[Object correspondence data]
══════════

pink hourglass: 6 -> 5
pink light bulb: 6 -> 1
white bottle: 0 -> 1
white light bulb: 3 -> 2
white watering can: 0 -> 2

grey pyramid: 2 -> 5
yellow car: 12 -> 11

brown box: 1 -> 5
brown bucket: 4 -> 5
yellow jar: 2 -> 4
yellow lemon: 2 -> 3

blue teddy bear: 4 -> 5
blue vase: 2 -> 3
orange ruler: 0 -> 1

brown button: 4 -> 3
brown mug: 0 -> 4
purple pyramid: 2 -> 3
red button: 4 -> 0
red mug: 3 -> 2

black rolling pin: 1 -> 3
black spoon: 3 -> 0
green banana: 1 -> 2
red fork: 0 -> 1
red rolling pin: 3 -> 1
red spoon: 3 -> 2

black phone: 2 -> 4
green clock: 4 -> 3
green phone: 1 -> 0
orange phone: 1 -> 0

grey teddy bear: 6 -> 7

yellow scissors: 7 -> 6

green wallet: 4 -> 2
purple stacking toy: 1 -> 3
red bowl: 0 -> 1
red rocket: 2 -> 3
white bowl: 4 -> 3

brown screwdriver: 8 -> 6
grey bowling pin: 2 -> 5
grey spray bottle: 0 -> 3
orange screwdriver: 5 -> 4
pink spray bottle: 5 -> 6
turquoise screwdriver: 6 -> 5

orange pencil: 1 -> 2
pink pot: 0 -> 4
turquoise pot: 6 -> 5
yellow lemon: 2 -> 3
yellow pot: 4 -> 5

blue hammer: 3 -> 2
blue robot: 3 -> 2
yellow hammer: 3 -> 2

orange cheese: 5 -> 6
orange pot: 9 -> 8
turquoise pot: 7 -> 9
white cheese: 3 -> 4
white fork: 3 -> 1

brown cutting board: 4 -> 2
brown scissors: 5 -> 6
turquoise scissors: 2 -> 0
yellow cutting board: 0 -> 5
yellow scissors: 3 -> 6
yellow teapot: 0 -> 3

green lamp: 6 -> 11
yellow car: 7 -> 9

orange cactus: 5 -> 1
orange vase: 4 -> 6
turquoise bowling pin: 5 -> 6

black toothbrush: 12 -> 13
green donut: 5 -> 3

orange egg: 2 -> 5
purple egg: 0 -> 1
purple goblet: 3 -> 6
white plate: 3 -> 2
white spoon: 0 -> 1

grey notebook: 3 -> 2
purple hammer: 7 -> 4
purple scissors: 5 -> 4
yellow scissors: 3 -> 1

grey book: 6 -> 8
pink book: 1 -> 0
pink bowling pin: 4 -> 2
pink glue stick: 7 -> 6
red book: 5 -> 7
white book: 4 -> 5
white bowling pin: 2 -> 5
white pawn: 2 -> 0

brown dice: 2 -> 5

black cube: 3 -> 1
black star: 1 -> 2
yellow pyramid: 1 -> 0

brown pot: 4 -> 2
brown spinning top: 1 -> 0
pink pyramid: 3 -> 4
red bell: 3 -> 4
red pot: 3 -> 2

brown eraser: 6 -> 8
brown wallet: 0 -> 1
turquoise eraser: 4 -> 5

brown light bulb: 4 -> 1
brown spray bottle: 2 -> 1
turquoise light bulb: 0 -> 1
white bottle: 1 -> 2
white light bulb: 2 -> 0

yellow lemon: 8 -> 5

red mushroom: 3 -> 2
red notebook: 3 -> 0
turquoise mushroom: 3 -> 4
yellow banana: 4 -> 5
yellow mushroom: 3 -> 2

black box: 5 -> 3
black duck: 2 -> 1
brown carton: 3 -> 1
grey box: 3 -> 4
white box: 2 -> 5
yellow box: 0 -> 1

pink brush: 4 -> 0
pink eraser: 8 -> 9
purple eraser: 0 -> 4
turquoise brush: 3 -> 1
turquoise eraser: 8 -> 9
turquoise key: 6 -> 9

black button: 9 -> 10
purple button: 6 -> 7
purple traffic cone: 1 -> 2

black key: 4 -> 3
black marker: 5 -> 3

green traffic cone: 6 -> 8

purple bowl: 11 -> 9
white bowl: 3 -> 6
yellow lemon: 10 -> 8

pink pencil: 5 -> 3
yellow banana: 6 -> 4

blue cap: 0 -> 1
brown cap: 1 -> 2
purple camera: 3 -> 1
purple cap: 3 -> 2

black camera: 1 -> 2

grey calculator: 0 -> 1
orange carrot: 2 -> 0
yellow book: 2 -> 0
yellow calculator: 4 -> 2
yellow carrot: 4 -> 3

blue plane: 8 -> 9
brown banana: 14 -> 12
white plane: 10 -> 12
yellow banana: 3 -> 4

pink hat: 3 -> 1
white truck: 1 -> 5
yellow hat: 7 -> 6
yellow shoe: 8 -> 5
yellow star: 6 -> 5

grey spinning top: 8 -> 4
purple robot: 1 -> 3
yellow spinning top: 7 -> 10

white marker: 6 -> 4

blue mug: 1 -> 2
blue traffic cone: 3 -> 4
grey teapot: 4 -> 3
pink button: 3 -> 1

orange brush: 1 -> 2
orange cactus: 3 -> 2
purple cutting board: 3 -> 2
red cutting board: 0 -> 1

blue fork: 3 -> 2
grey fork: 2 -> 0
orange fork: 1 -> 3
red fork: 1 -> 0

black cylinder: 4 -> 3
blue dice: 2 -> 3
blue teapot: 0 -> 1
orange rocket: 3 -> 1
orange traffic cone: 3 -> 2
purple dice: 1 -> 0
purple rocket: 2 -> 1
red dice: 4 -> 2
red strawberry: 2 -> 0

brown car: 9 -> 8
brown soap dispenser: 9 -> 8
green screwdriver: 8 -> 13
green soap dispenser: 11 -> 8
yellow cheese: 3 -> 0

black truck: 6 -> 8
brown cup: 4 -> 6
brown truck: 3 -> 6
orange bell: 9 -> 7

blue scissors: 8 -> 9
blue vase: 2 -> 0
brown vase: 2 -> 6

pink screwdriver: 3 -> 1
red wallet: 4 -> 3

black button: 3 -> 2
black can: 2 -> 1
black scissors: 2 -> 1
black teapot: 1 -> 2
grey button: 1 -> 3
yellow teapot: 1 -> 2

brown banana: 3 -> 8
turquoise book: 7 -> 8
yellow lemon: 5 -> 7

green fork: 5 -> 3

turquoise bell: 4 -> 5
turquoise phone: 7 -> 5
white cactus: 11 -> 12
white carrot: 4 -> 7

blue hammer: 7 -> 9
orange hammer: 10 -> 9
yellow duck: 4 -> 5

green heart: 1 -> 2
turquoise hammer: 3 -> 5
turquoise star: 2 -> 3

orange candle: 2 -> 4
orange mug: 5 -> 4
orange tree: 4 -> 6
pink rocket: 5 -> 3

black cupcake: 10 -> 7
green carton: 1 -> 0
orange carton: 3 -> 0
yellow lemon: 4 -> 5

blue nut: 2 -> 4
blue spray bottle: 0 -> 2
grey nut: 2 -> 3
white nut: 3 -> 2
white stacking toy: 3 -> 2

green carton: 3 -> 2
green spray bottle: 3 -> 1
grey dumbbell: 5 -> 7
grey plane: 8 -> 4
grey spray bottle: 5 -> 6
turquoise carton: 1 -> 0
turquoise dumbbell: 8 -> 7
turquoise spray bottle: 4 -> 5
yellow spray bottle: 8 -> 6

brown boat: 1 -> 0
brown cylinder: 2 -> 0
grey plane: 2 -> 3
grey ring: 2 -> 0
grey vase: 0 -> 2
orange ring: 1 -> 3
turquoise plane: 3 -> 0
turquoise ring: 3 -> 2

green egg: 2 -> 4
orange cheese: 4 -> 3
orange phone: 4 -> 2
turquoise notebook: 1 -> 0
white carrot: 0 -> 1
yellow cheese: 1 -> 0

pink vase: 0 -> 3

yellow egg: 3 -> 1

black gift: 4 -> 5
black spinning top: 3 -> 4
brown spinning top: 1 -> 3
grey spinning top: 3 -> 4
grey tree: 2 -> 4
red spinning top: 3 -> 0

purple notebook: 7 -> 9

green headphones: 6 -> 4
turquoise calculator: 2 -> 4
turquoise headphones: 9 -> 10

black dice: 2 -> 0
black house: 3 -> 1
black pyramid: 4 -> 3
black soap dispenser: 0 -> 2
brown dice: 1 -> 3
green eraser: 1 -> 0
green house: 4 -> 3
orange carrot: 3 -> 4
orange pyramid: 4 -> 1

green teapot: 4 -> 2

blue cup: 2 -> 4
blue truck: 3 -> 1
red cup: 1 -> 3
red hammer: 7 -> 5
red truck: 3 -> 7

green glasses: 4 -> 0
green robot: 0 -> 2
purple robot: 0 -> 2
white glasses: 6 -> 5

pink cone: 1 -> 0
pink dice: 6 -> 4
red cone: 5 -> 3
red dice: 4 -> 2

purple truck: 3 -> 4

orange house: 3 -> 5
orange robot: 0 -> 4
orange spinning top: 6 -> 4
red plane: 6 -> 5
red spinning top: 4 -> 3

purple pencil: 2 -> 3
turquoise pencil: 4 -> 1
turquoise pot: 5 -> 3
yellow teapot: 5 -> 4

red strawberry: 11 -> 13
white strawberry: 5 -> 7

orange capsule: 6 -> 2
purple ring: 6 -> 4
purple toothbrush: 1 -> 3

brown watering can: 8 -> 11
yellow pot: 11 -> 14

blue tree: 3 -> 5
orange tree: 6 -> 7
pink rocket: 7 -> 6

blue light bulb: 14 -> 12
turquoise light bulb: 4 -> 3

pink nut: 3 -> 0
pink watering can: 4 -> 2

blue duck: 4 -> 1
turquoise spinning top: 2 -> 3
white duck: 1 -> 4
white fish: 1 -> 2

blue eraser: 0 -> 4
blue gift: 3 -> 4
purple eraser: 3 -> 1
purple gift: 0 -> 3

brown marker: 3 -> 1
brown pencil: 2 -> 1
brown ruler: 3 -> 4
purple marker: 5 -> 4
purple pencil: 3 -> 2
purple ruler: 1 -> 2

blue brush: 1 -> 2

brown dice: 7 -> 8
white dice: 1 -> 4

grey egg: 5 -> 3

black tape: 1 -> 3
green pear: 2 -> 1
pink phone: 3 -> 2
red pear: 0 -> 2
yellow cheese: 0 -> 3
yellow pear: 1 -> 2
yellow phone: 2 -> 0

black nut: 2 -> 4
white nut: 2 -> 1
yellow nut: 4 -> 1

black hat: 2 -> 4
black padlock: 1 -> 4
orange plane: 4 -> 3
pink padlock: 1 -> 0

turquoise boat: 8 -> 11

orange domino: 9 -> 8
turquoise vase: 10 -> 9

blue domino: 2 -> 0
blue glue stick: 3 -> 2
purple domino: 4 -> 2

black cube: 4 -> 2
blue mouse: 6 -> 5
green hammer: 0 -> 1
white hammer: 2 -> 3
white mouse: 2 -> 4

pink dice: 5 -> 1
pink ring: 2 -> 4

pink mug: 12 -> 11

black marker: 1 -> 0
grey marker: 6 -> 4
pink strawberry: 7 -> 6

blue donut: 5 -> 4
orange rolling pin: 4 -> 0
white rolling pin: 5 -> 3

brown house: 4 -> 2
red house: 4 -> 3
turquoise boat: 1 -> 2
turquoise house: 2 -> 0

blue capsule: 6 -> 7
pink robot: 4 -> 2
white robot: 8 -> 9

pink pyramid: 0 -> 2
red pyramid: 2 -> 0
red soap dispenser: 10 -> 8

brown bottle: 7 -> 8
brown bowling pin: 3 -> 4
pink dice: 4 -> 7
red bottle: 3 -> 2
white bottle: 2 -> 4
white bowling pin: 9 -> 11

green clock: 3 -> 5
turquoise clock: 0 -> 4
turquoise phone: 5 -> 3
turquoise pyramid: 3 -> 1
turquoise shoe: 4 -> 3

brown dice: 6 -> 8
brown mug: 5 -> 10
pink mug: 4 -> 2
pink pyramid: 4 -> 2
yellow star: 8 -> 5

══════════

Begin at the first line of the records above and restate each line word for word, stopping after the line with "orange phone: 1 -> 0".

> **TASK ANSWER**:
pink hourglass: 6 -> 5
pink light bulb: 6 -> 1
white bottle: 0 -> 1
white light bulb: 3 -> 2
white watering can: 0 -> 2

grey pyramid: 2 -> 5
yellow car: 12 -> 11

brown box: 1 -> 5
brown bucket: 4 -> 5
yellow jar: 2 -> 4
yellow lemon: 2 -> 3

blue teddy bear: 4 -> 5
blue vase: 2 -> 3
orange ruler: 0 -> 1

brown button: 4 -> 3
brown mug: 0 -> 4
purple pyramid: 2 -> 3
red button: 4 -> 0
red mug: 3 -> 2

black rolling pin: 1 -> 3
black spoon: 3 -> 0
green banana: 1 -> 2
red fork: 0 -> 1
red rolling pin: 3 -> 1
red spoon: 3 -> 2

black phone: 2 -> 4
green clock: 4 -> 3
green phone: 1 -> 0
orange phone: 1 -> 0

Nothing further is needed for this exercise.